- **TASK TO CARRY OUT**:
What you return should be the full listing, exactly as given.

- **INPUT RECORDS**:

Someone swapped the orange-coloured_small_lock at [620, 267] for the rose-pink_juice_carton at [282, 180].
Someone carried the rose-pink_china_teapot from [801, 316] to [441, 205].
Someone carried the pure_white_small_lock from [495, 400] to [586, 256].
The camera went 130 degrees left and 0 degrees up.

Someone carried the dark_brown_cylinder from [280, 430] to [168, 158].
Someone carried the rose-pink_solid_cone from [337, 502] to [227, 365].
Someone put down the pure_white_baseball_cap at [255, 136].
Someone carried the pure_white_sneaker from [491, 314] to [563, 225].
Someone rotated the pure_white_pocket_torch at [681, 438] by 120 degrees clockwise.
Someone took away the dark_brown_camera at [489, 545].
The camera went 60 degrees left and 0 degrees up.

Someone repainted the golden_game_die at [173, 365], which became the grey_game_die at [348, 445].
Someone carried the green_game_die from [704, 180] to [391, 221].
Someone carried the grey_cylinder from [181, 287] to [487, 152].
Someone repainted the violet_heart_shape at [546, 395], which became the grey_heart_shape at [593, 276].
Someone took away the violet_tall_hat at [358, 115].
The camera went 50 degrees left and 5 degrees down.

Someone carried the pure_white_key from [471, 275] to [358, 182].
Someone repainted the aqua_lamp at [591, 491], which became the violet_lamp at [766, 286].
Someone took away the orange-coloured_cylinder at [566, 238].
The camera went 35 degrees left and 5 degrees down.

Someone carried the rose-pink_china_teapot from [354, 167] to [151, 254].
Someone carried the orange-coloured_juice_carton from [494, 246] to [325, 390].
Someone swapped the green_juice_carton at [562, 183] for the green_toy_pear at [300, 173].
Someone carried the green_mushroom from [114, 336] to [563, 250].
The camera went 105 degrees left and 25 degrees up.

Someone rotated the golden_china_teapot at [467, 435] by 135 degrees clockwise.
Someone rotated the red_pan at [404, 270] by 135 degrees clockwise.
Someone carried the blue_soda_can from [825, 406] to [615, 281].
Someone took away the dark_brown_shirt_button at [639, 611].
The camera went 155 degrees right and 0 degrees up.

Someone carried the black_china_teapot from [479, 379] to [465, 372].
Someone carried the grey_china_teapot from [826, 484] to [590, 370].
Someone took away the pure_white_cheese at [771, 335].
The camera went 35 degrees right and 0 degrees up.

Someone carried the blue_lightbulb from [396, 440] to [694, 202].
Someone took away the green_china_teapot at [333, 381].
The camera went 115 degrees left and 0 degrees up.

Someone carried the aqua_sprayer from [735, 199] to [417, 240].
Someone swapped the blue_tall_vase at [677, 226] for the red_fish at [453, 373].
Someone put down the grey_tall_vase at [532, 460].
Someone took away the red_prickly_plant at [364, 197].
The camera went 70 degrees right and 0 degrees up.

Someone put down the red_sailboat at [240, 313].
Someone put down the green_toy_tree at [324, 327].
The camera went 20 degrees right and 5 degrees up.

- **FINISHED EXERCISE**:
Someone swapped the orange-coloured_small_lock at [620, 267] for the rose-pink_juice_carton at [282, 180].
Someone carried the rose-pink_china_teapot from [801, 316] to [441, 205].
Someone carried the pure_white_small_lock from [495, 400] to [586, 256].
The camera went 130 degrees left and 0 degrees up.

Someone carried the dark_brown_cylinder from [280, 430] to [168, 158].
Someone carried the rose-pink_solid_cone from [337, 502] to [227, 365].
Someone put down the pure_white_baseball_cap at [255, 136].
Someone carried the pure_white_sneaker from [491, 314] to [563, 225].
Someone rotated the pure_white_pocket_torch at [681, 438] by 120 degrees clockwise.
Someone took away the dark_brown_camera at [489, 545].
The camera went 60 degrees left and 0 degrees up.

Someone repainted the golden_game_die at [173, 365], which became the grey_game_die at [348, 445].
Someone carried the green_game_die from [704, 180] to [391, 221].
Someone carried the grey_cylinder from [181, 287] to [487, 152].
Someone repainted the violet_heart_shape at [546, 395], which became the grey_heart_shape at [593, 276].
Someone took away the violet_tall_hat at [358, 115].
The camera went 50 degrees left and 5 degrees down.

Someone carried the pure_white_key from [471, 275] to [358, 182].
Someone repainted the aqua_lamp at [591, 491], which became the violet_lamp at [766, 286].
Someone took away the orange-coloured_cylinder at [566, 238].
The camera went 35 degrees left and 5 degrees down.

Someone carried the rose-pink_china_teapot from [354, 167] to [151, 254].
Someone carried the orange-coloured_juice_carton from [494, 246] to [325, 390].
Someone swapped the green_juice_carton at [562, 183] for the green_toy_pear at [300, 173].
Someone carried the green_mushroom from [114, 336] to [563, 250].
The camera went 105 degrees left and 25 degrees up.

Someone rotated the golden_china_teapot at [467, 435] by 135 degrees clockwise.
Someone rotated the red_pan at [404, 270] by 135 degrees clockwise.
Someone carried the blue_soda_can from [825, 406] to [615, 281].
Someone took away the dark_brown_shirt_button at [639, 611].
The camera went 155 degrees right and 0 degrees up.

Someone carried the black_china_teapot from [479, 379] to [465, 372].
Someone carried the grey_china_teapot from [826, 484] to [590, 370].
Someone took away the pure_white_cheese at [771, 335].
The camera went 35 degrees right and 0 degrees up.

Someone carried the blue_lightbulb from [396, 440] to [694, 202].
Someone took away the green_china_teapot at [333, 381].
The camera went 115 degrees left and 0 degrees up.

Someone carried the aqua_sprayer from [735, 199] to [417, 240].
Someone swapped the blue_tall_vase at [677, 226] for the red_fish at [453, 373].
Someone put down the grey_tall_vase at [532, 460].
Someone took away the red_prickly_plant at [364, 197].
The camera went 70 degrees right and 0 degrees up.

Someone put down the red_sailboat at [240, 313].
Someone put down the green_toy_tree at [324, 327].
The camera went 20 degrees right and 5 degrees up.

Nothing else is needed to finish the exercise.